__Provided information__.
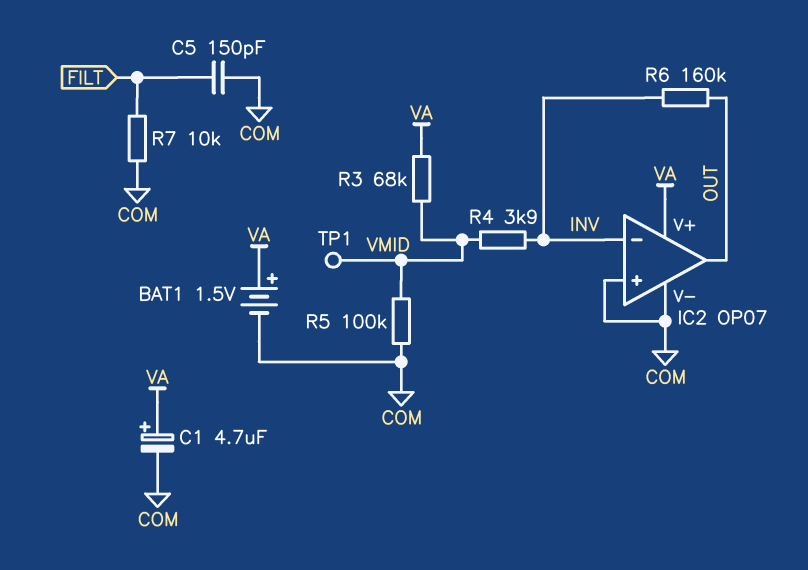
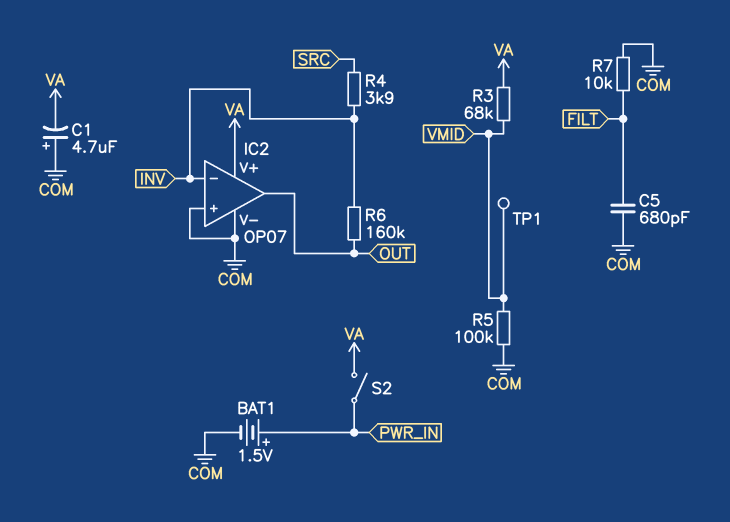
BAT1: 1.5V (plus VA, minus COM) -> 1.5V (plus PWR_IN, minus COM)
C1: 4.7uF (plus VA, minus COM) -> 4.7uF (plus COM, minus VA)
C5: 150pF (COM, FILT) -> 680pF (COM, FILT)
R4: 3.9k (INV, VMID) -> 3.9k (INV, SRC)
S2: none -> switch (PWR_IN, VA)

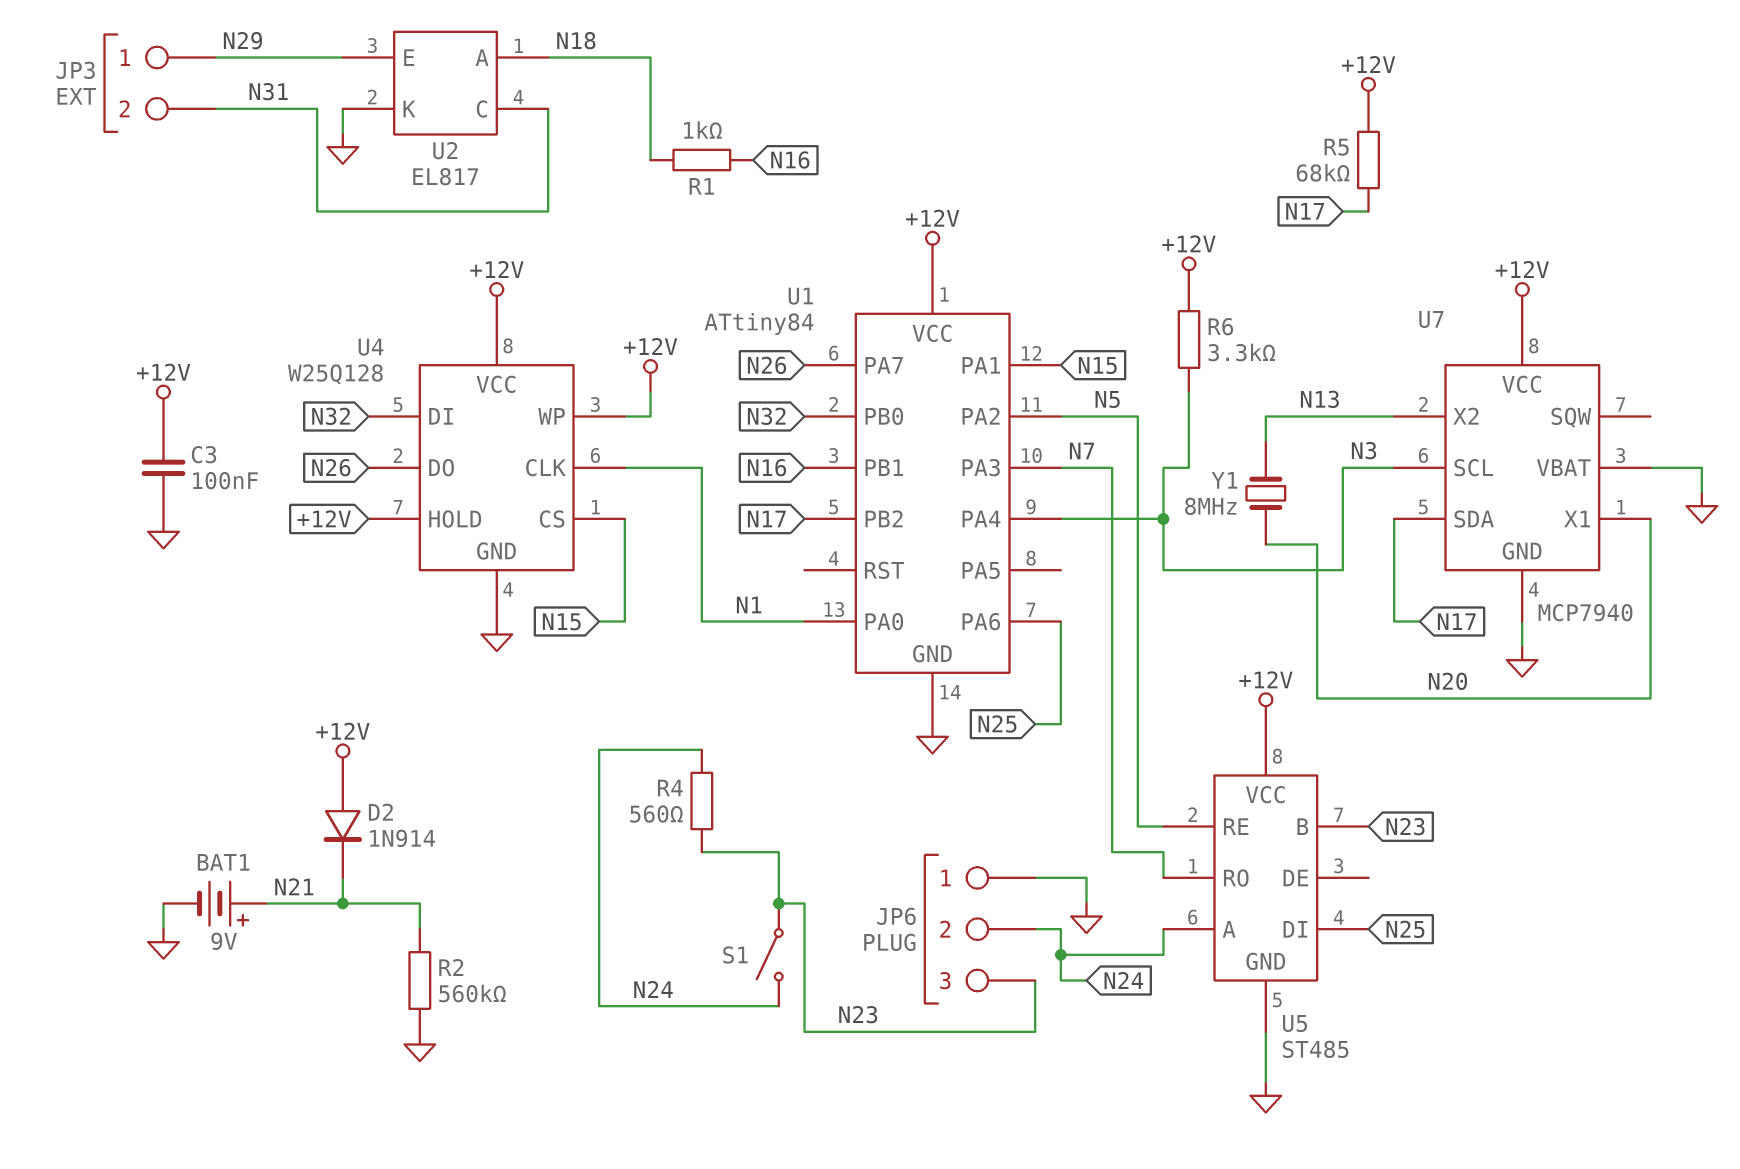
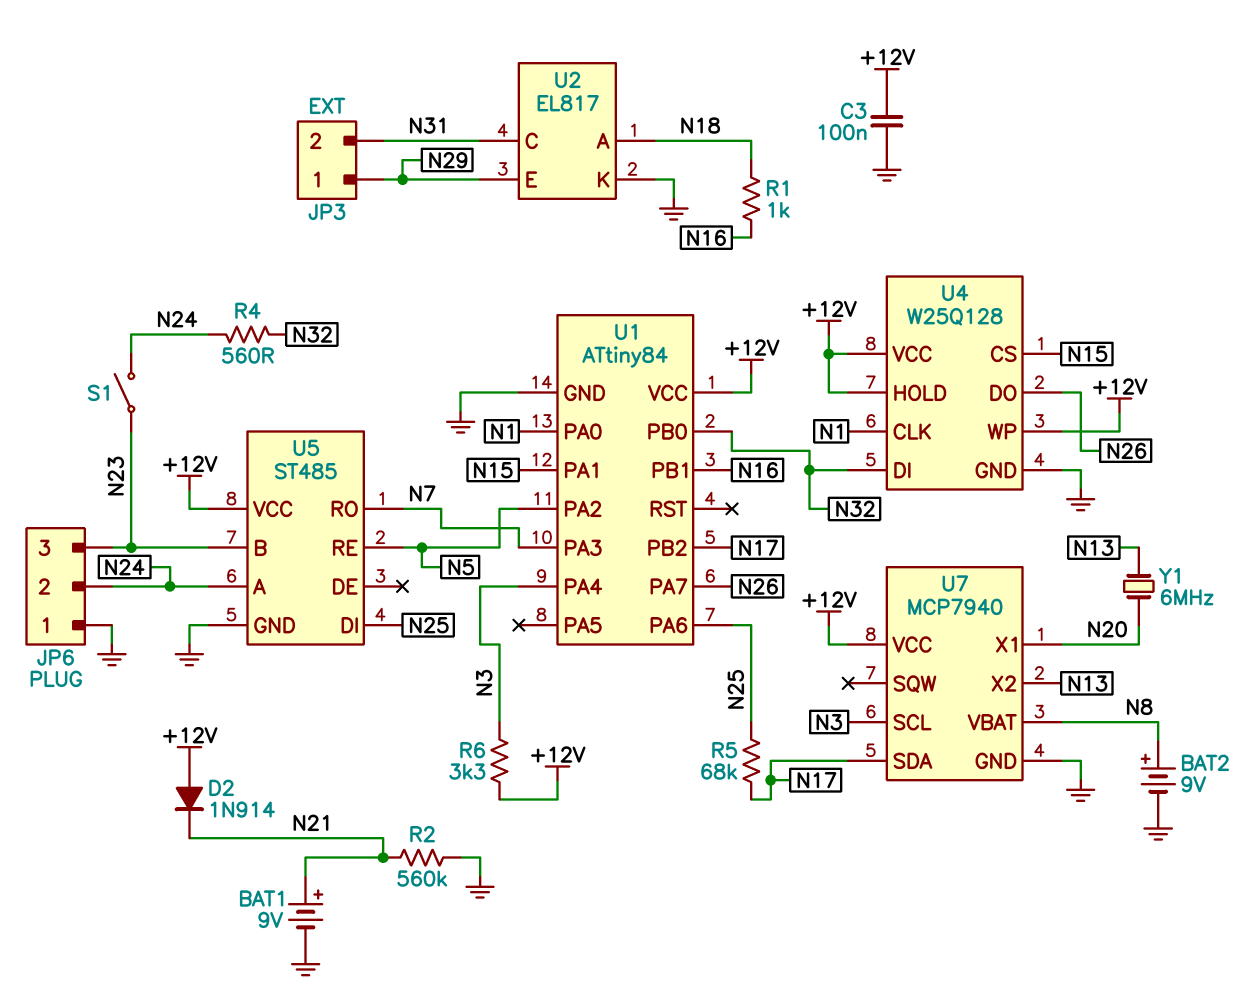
BAT2: none -> 9V (plus N8, minus GND)
R4: 560 (N23, N24) -> 560 (N24, N32)
R5: 68k (+12V, N17) -> 68k (N17, N25)
U7 pin VBAT: GND -> N8
Y1: 8MHz (N13, N20) -> 6MHz (N13, N20)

__Exercise instructions__. State the number of lines in these entries that include the string "none". Provide nothing beyond that number.

__Result of the task__. 2